> _WHAT IS EXPECTED_
Filter the records below down to lines containing "yellow".

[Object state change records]
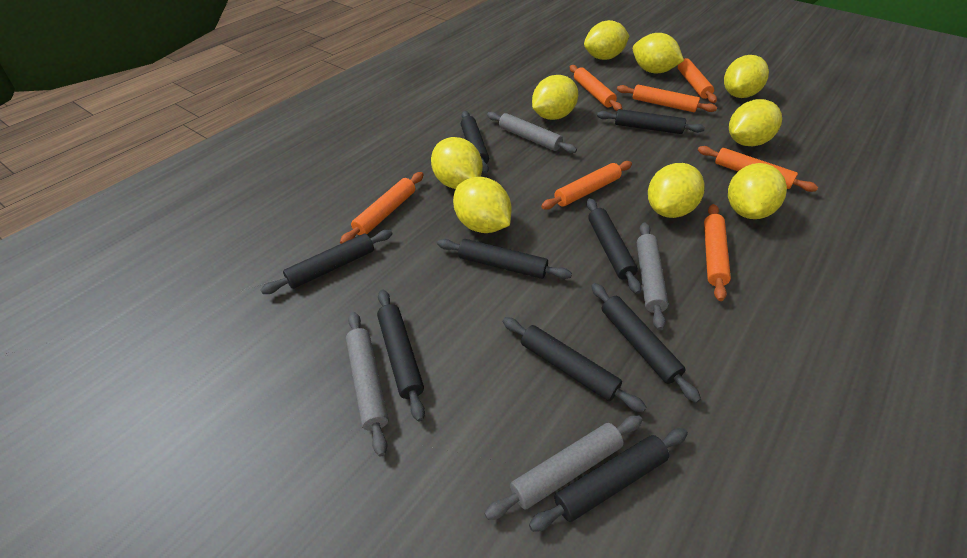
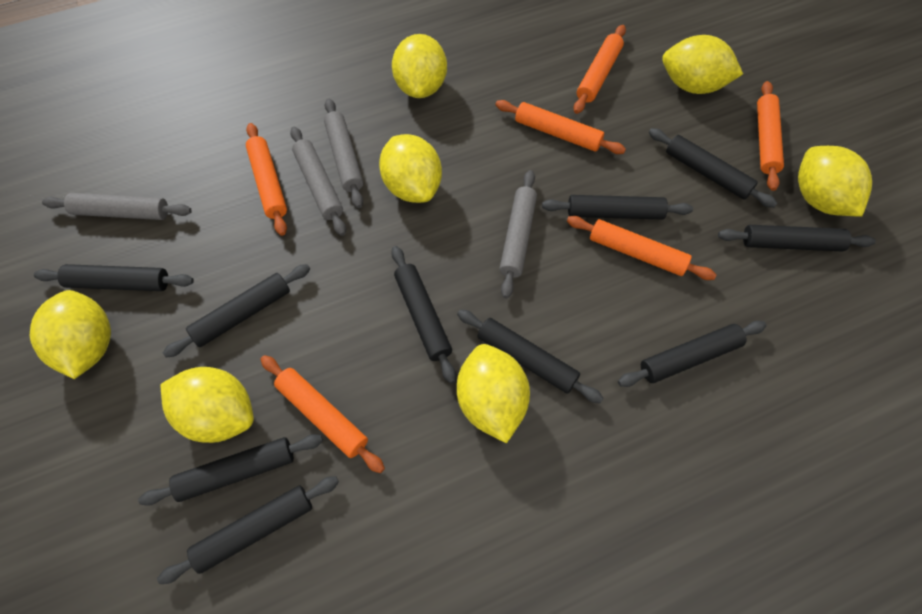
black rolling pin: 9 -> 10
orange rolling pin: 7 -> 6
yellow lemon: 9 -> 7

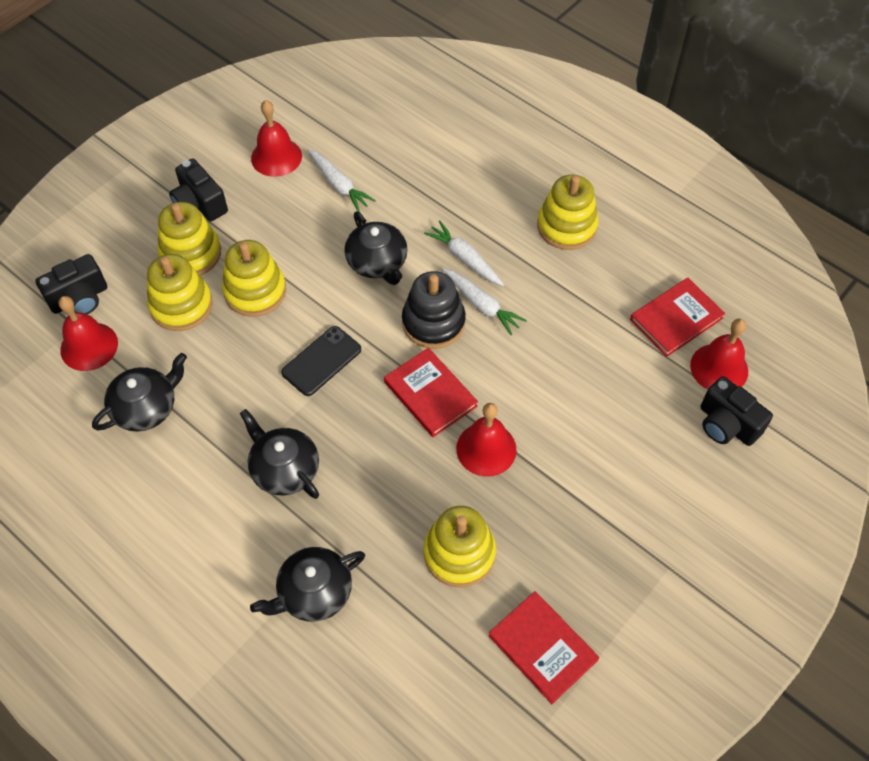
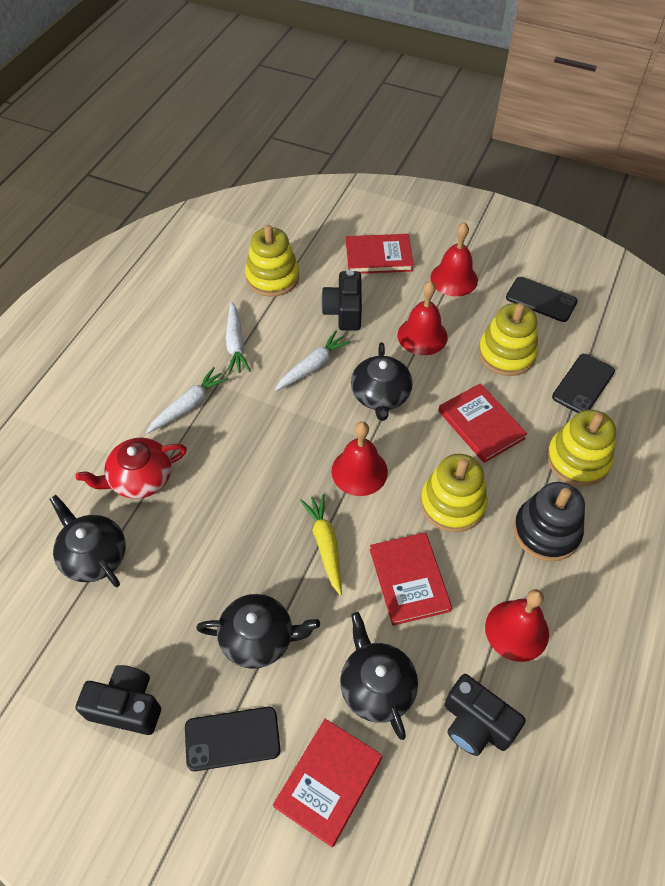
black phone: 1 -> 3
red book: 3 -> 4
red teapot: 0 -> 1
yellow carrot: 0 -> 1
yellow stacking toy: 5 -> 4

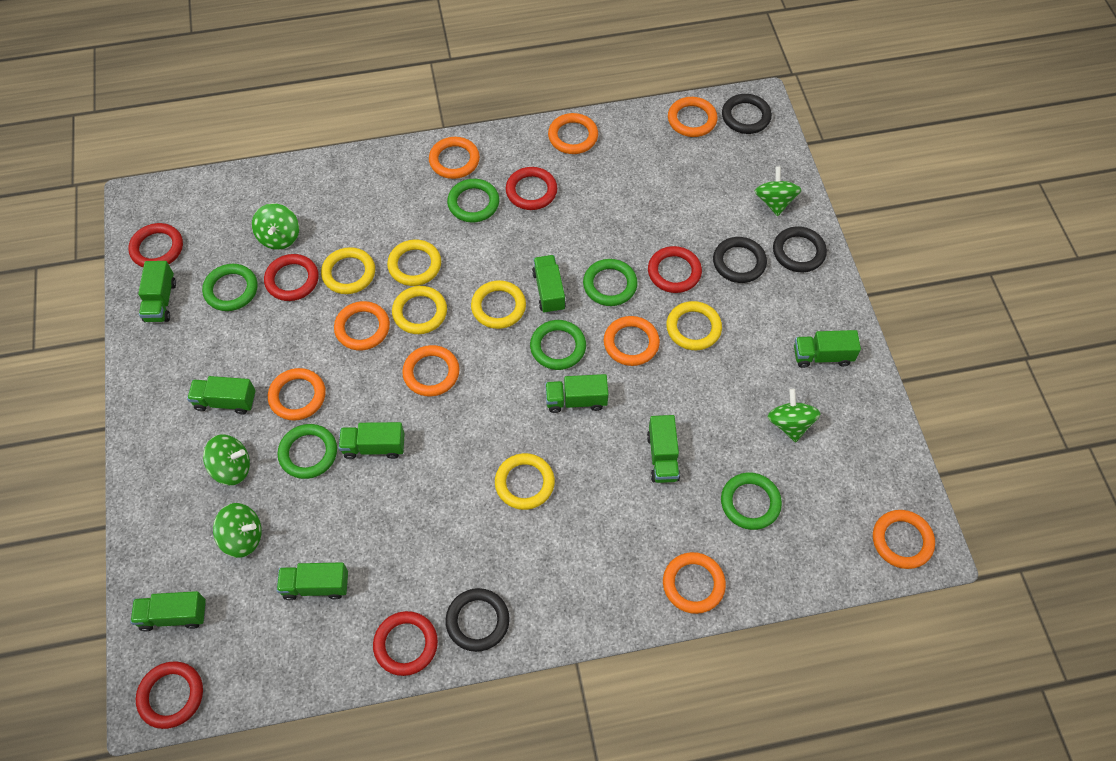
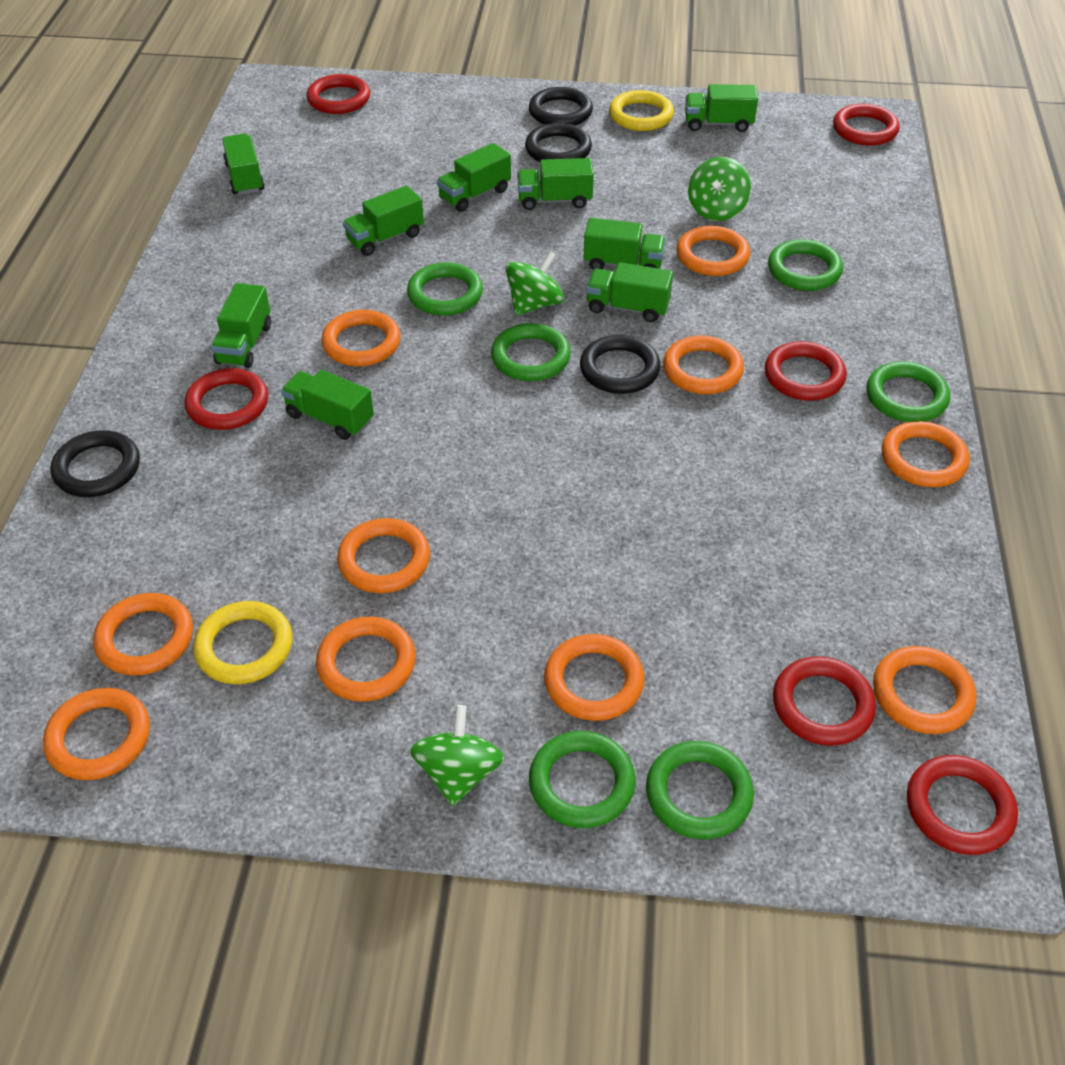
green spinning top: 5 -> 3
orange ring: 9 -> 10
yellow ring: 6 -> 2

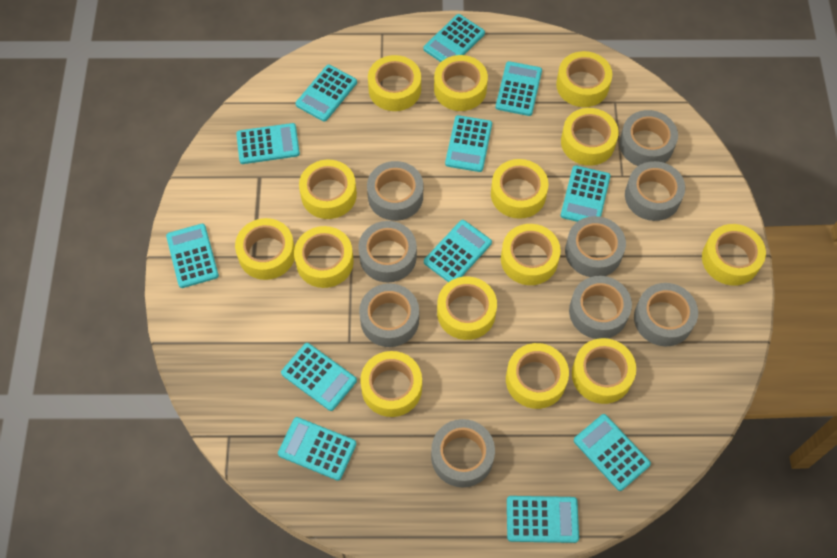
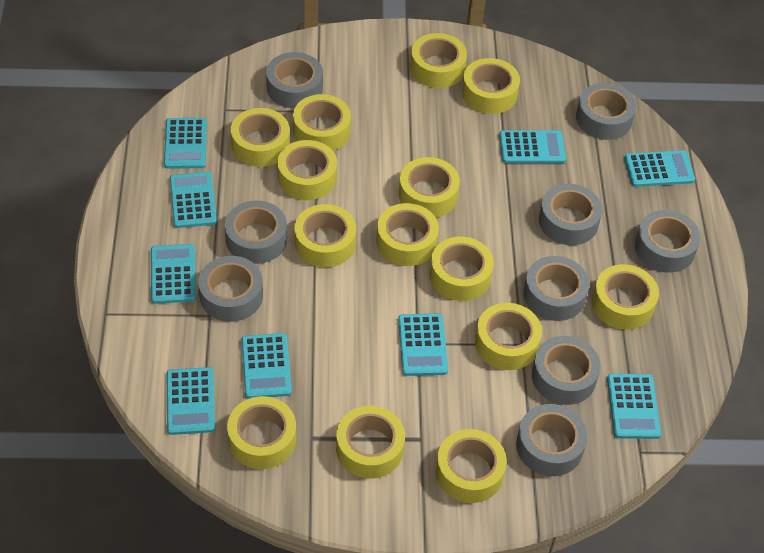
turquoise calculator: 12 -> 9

> _OUTPUT BELOW_
yellow lemon: 9 -> 7
yellow carrot: 0 -> 1
yellow stacking toy: 5 -> 4
yellow ring: 6 -> 2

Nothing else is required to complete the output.